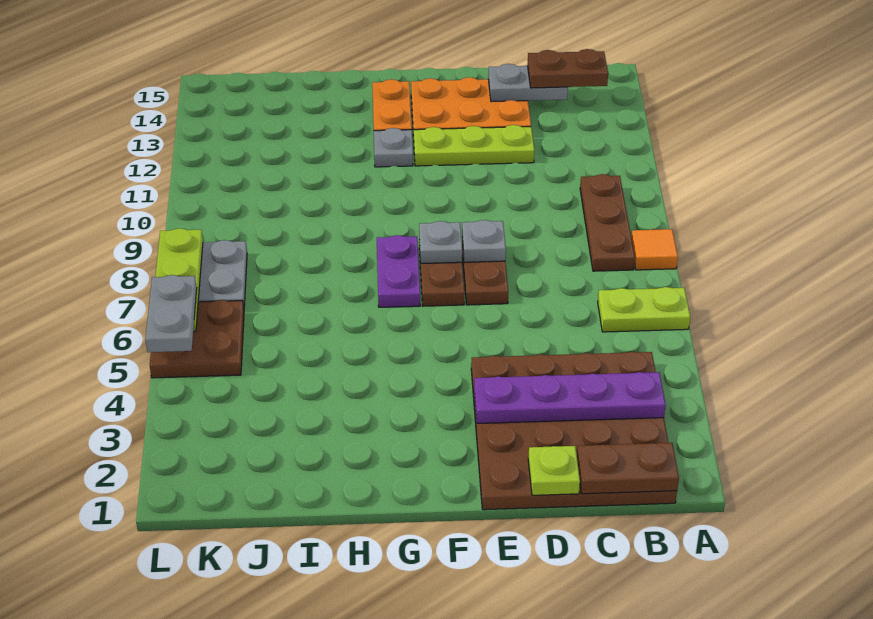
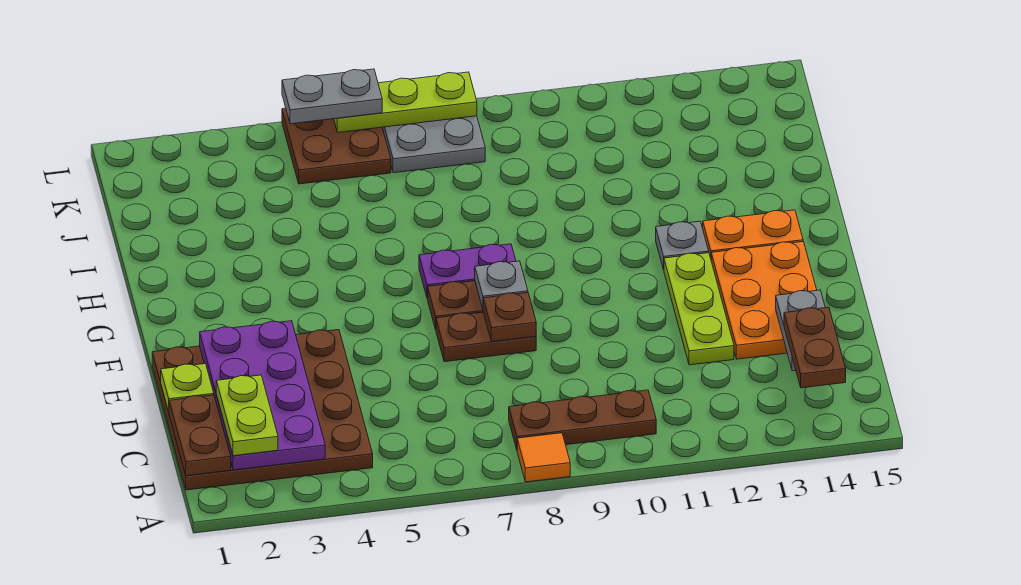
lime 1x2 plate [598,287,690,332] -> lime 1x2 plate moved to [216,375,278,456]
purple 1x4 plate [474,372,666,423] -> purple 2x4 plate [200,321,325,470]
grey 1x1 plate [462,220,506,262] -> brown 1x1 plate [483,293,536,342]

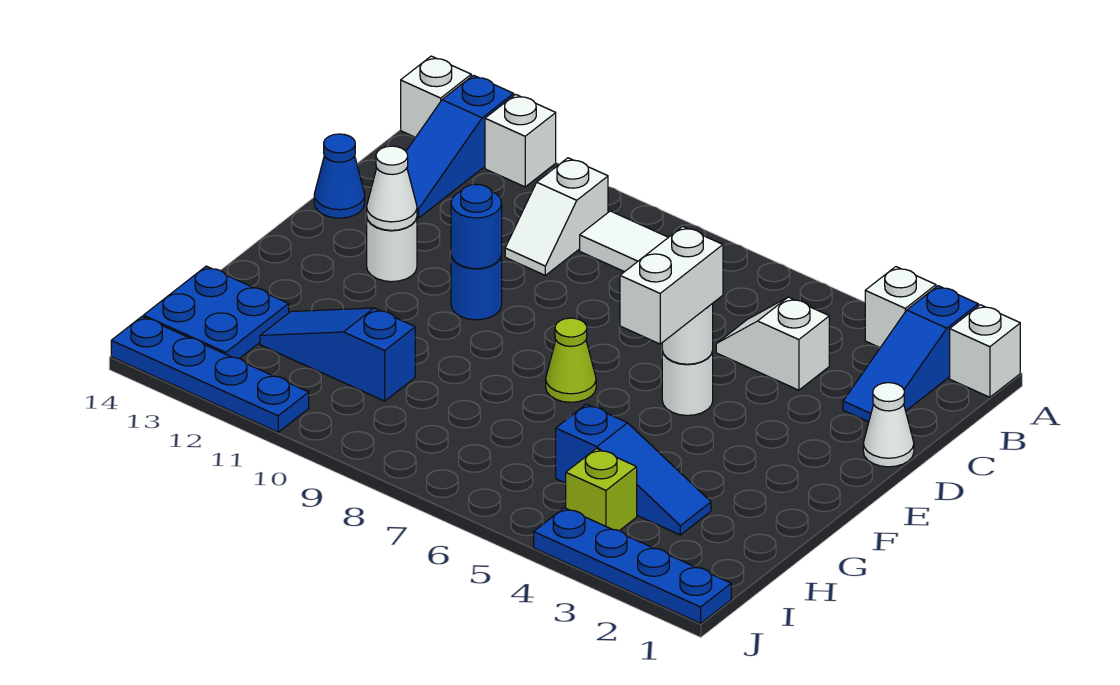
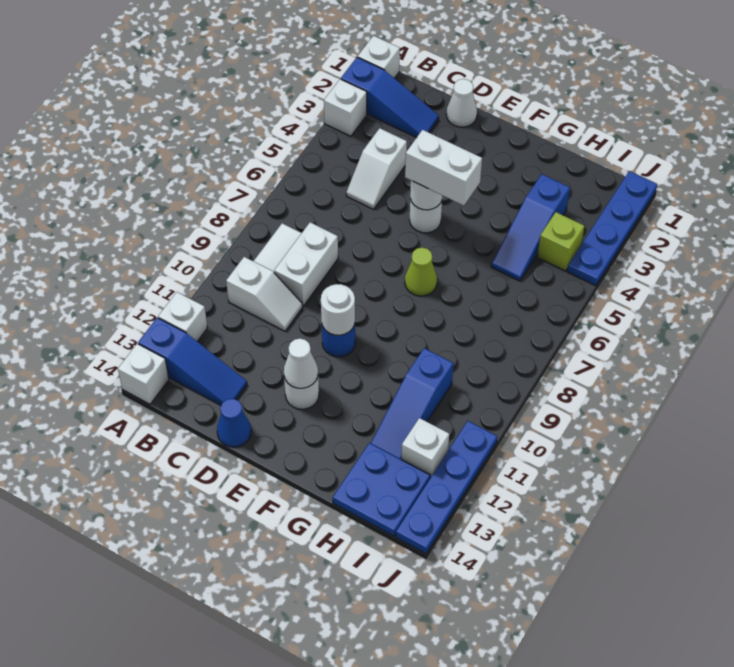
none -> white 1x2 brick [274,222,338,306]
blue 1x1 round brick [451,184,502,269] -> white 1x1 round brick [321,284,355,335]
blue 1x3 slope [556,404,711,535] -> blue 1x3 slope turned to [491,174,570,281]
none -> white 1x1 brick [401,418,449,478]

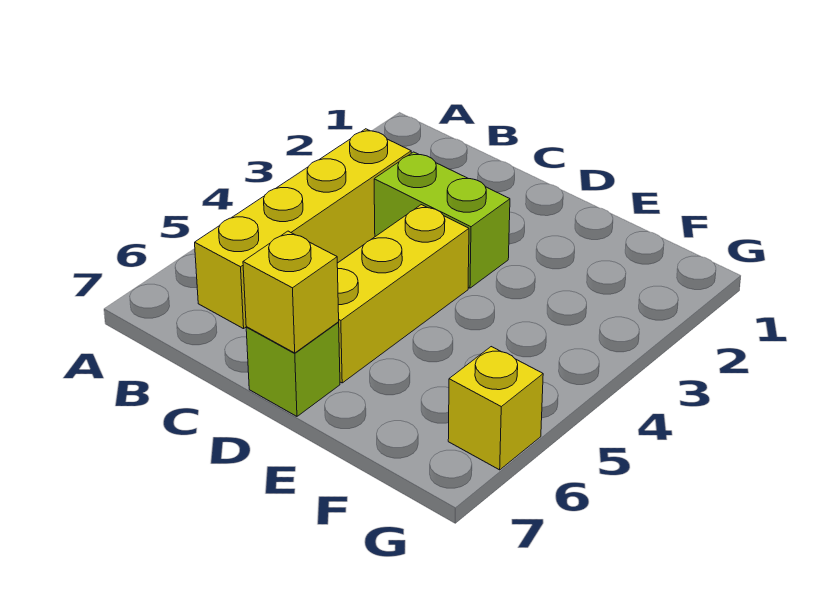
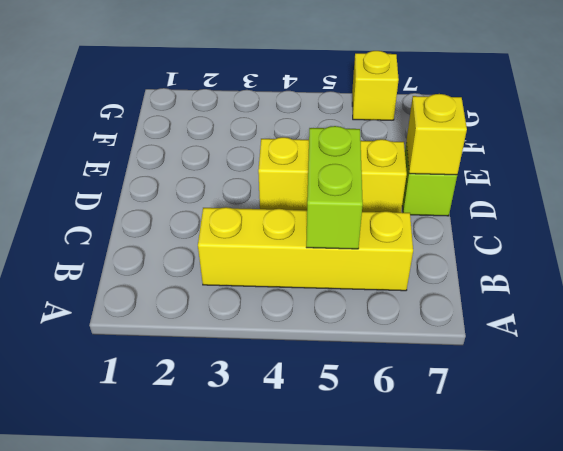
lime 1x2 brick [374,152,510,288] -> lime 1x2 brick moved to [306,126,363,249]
§ §
**Goal of the exercise**
From the first line to the last, output the records exactly without pictures.

**Expected output**
lime 1x2 plate [598,287,690,332] -> lime 1x2 plate moved to [216,375,278,456]
purple 1x4 plate [474,372,666,423] -> purple 2x4 plate [200,321,325,470]
grey 1x1 plate [462,220,506,262] -> brown 1x1 plate [483,293,536,342]

none -> white 1x2 brick [274,222,338,306]
blue 1x1 round brick [451,184,502,269] -> white 1x1 round brick [321,284,355,335]
blue 1x3 slope [556,404,711,535] -> blue 1x3 slope turned to [491,174,570,281]
none -> white 1x1 brick [401,418,449,478]

lime 1x2 brick [374,152,510,288] -> lime 1x2 brick moved to [306,126,363,249]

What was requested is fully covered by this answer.